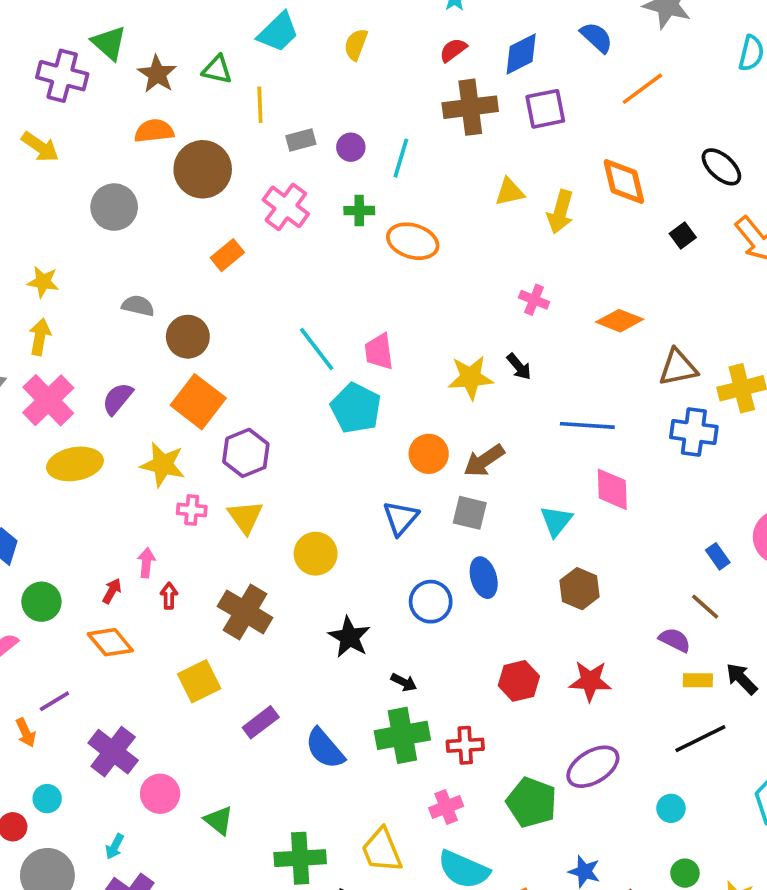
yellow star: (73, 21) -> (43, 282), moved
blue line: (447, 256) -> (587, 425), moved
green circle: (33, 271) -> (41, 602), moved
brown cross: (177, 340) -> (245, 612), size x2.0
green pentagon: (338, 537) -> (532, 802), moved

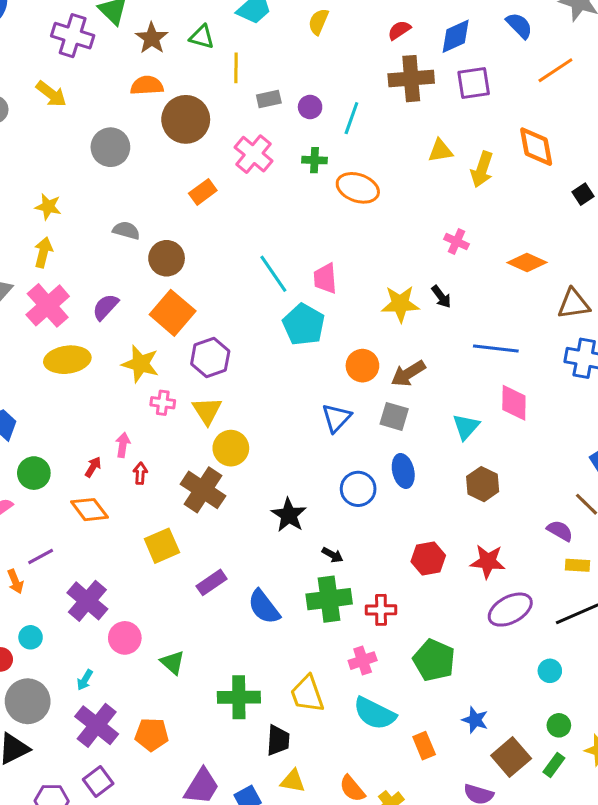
yellow circle: (316, 554) -> (231, 448), moved
purple ellipse: (593, 767) -> (510, 610), moved

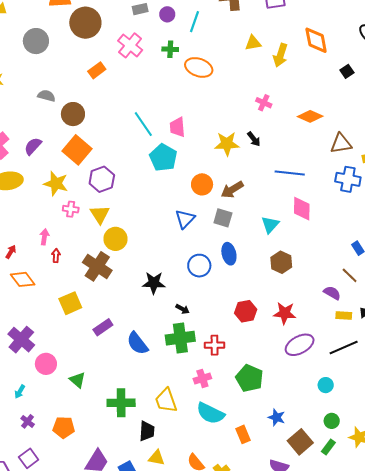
red arrow: (93, 467) -> (11, 252), moved
black star: (289, 515) -> (154, 283), turned -30
purple cross: (97, 725) -> (28, 421), size x0.5

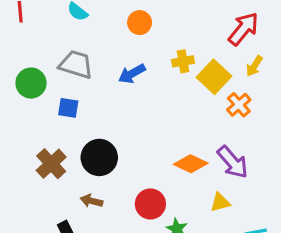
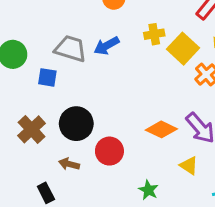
gray trapezoid: (76, 64) -> (70, 49), moved
yellow triangle: (220, 202) -> (189, 165), turned 48
red circle: (150, 204) -> (109, 151), moved

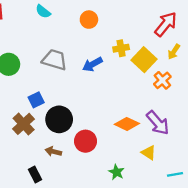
blue arrow: (107, 46) -> (92, 64), moved
blue square: (47, 77) -> (36, 100), moved, turned -35

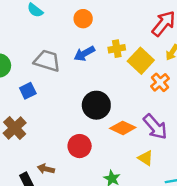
blue arrow: (92, 64) -> (84, 53), moved
blue square: (36, 100) -> (28, 91), moved
black circle: (59, 119) -> (96, 105), moved
brown arrow: (53, 151) -> (46, 169), moved

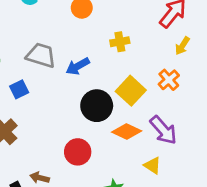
blue arrow: (84, 53) -> (78, 66), moved
yellow square: (141, 61) -> (131, 91), moved

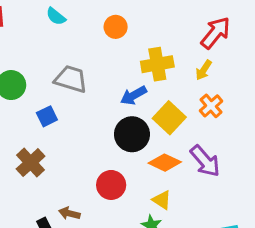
yellow cross: (120, 42) -> (157, 64), size x1.5
yellow arrow: (182, 46) -> (204, 70), moved
blue arrow: (78, 66) -> (133, 95), moved
yellow triangle: (152, 166) -> (162, 200), moved

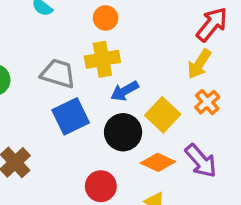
yellow cross: (157, 64) -> (102, 59), moved
yellow arrow: (204, 70) -> (199, 64), size x1.4
blue square: (47, 116) -> (71, 116), moved, size x1.6

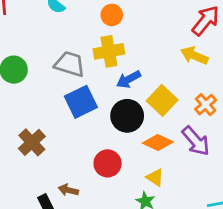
yellow arrow: (199, 64) -> (194, 56), turned 80
orange cross: (207, 102) -> (206, 105), moved

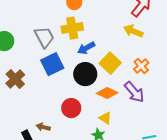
gray trapezoid: (70, 64) -> (44, 37), turned 45
brown cross: (32, 142) -> (15, 79), moved

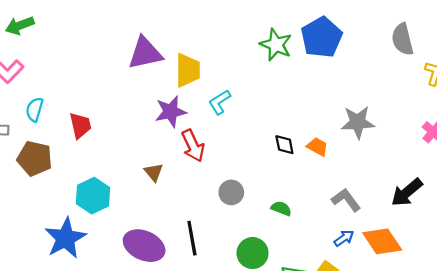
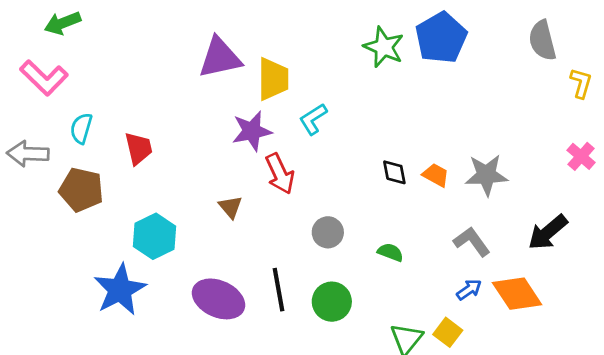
gray star: (358, 122) -> (486, 175), moved
green circle: (253, 253) -> (332, 302), moved

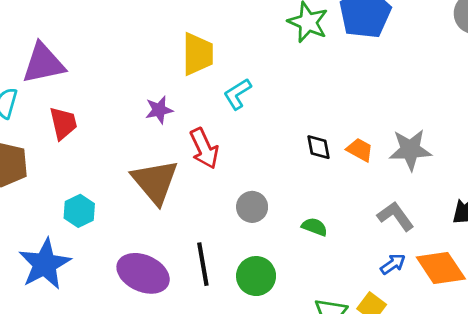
purple triangle: (220, 58) -> (43, 63), moved
purple star: (252, 131) -> (159, 110), moved, size x0.7
brown triangle: (231, 207) -> (155, 182), size x2.0
cyan hexagon: (155, 236) -> (79, 211), size x0.7

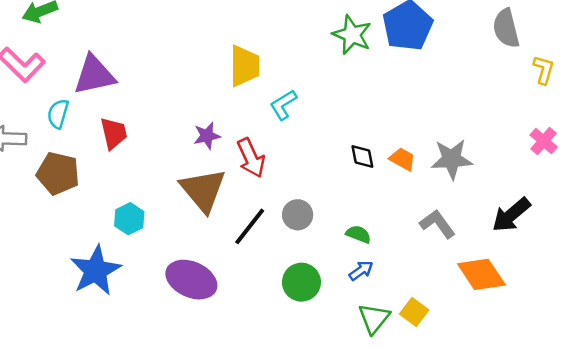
purple star: (159, 110) -> (207, 136), moved
black line: (203, 264) -> (250, 226), moved, turned 48
blue arrow: (393, 264) -> (361, 270), moved

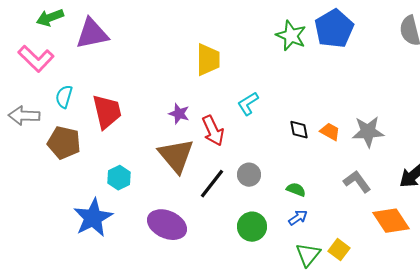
purple triangle: (94, 75) -> (92, 34), moved
cyan L-shape: (283, 105) -> (248, 104), moved
red trapezoid: (114, 133) -> (107, 112), size x1.4
purple star: (207, 136) -> (179, 114), turned 30

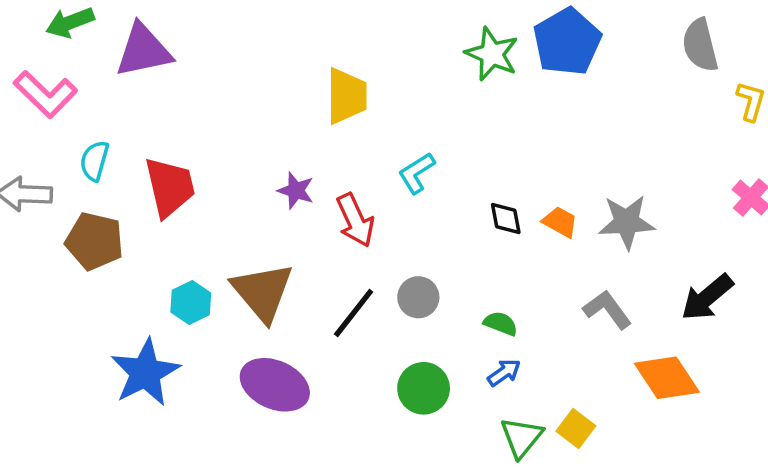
brown triangle: (176, 156) -> (263, 292), moved

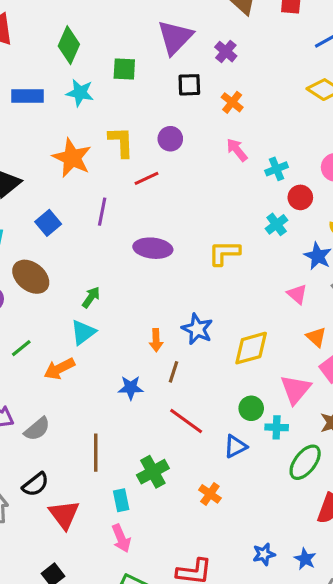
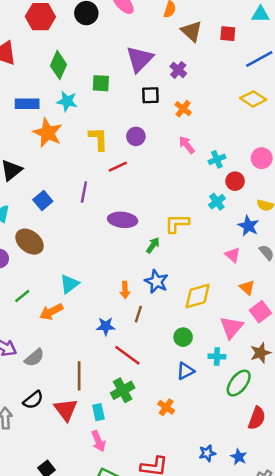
orange star: (72, 158) -> (48, 133), moved
green arrow: (91, 297) -> (153, 245), moved
green circle: (251, 408) -> (183, 337), moved
red line: (186, 421) -> (127, 355), moved
red triangle: (64, 515) -> (66, 410), moved

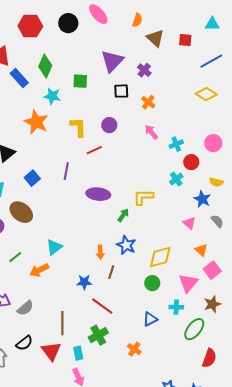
blue rectangle: (27, 104) -> (19, 78), moved, turned 48
green circle: (183, 337) -> (152, 283), moved

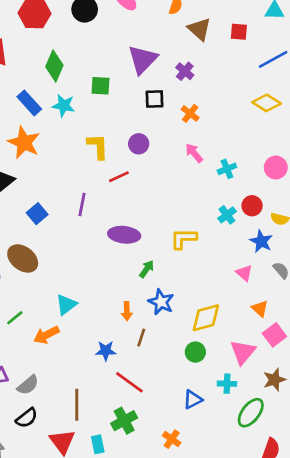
blue rectangle: (19, 78) -> (29, 103), moved
orange star: (36, 122) -> (24, 142), moved
red circle: (191, 162) -> (252, 206), moved
green arrow: (123, 215) -> (147, 269), moved
black semicircle: (24, 343) -> (27, 418), moved

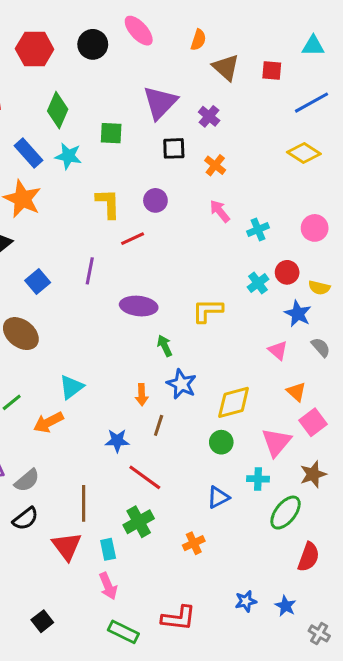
green arrow: (147, 269) -> (165, 346), turned -60
orange cross: (172, 439) -> (194, 543), turned 30

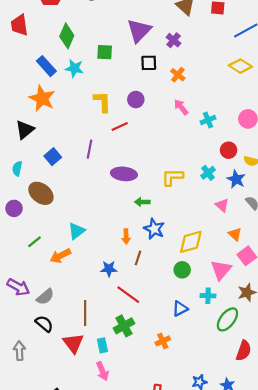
cyan cross: (258, 283) -> (208, 173), moved
green arrow: (165, 346) -> (142, 202), turned -64
black semicircle: (25, 519) -> (44, 324), turned -102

● ● ● ●

All of the material above should be written out exactly as given, minus any images.

#### Exercise solution:
yellow star: (73, 21) -> (43, 282), moved
blue line: (447, 256) -> (587, 425), moved
green circle: (33, 271) -> (41, 602), moved
brown cross: (177, 340) -> (245, 612), size x2.0
green pentagon: (338, 537) -> (532, 802), moved

yellow circle: (316, 554) -> (231, 448), moved
purple ellipse: (593, 767) -> (510, 610), moved

red arrow: (93, 467) -> (11, 252), moved
black star: (289, 515) -> (154, 283), turned -30
purple cross: (97, 725) -> (28, 421), size x0.5

gray trapezoid: (76, 64) -> (70, 49), moved
yellow triangle: (220, 202) -> (189, 165), turned 48
red circle: (150, 204) -> (109, 151), moved

blue arrow: (107, 46) -> (92, 64), moved
blue square: (47, 77) -> (36, 100), moved, turned -35

blue arrow: (92, 64) -> (84, 53), moved
blue square: (36, 100) -> (28, 91), moved
black circle: (59, 119) -> (96, 105), moved
brown arrow: (53, 151) -> (46, 169), moved

blue arrow: (84, 53) -> (78, 66), moved
yellow square: (141, 61) -> (131, 91), moved

yellow cross: (120, 42) -> (157, 64), size x1.5
yellow arrow: (182, 46) -> (204, 70), moved
blue arrow: (78, 66) -> (133, 95), moved
yellow triangle: (152, 166) -> (162, 200), moved

yellow cross: (157, 64) -> (102, 59), moved
yellow arrow: (204, 70) -> (199, 64), size x1.4
blue square: (47, 116) -> (71, 116), moved, size x1.6

yellow arrow: (199, 64) -> (194, 56), turned 80
orange cross: (207, 102) -> (206, 105), moved

gray trapezoid: (70, 64) -> (44, 37), turned 45
brown cross: (32, 142) -> (15, 79), moved

gray star: (358, 122) -> (486, 175), moved
green circle: (253, 253) -> (332, 302), moved

purple triangle: (220, 58) -> (43, 63), moved
purple star: (252, 131) -> (159, 110), moved, size x0.7
brown triangle: (231, 207) -> (155, 182), size x2.0
cyan hexagon: (155, 236) -> (79, 211), size x0.7

purple star: (159, 110) -> (207, 136), moved
black line: (203, 264) -> (250, 226), moved, turned 48
blue arrow: (393, 264) -> (361, 270), moved

purple triangle: (94, 75) -> (92, 34), moved
cyan L-shape: (283, 105) -> (248, 104), moved
red trapezoid: (114, 133) -> (107, 112), size x1.4
purple star: (207, 136) -> (179, 114), turned 30

brown triangle: (176, 156) -> (263, 292), moved

orange star: (72, 158) -> (48, 133), moved
green arrow: (91, 297) -> (153, 245), moved
green circle: (251, 408) -> (183, 337), moved
red line: (186, 421) -> (127, 355), moved
red triangle: (64, 515) -> (66, 410), moved

blue rectangle: (27, 104) -> (19, 78), moved, turned 48
green circle: (183, 337) -> (152, 283), moved

blue rectangle: (19, 78) -> (29, 103), moved
orange star: (36, 122) -> (24, 142), moved
red circle: (191, 162) -> (252, 206), moved
green arrow: (123, 215) -> (147, 269), moved
black semicircle: (24, 343) -> (27, 418), moved

green arrow: (147, 269) -> (165, 346), turned -60
orange cross: (172, 439) -> (194, 543), turned 30

cyan cross: (258, 283) -> (208, 173), moved
green arrow: (165, 346) -> (142, 202), turned -64
black semicircle: (25, 519) -> (44, 324), turned -102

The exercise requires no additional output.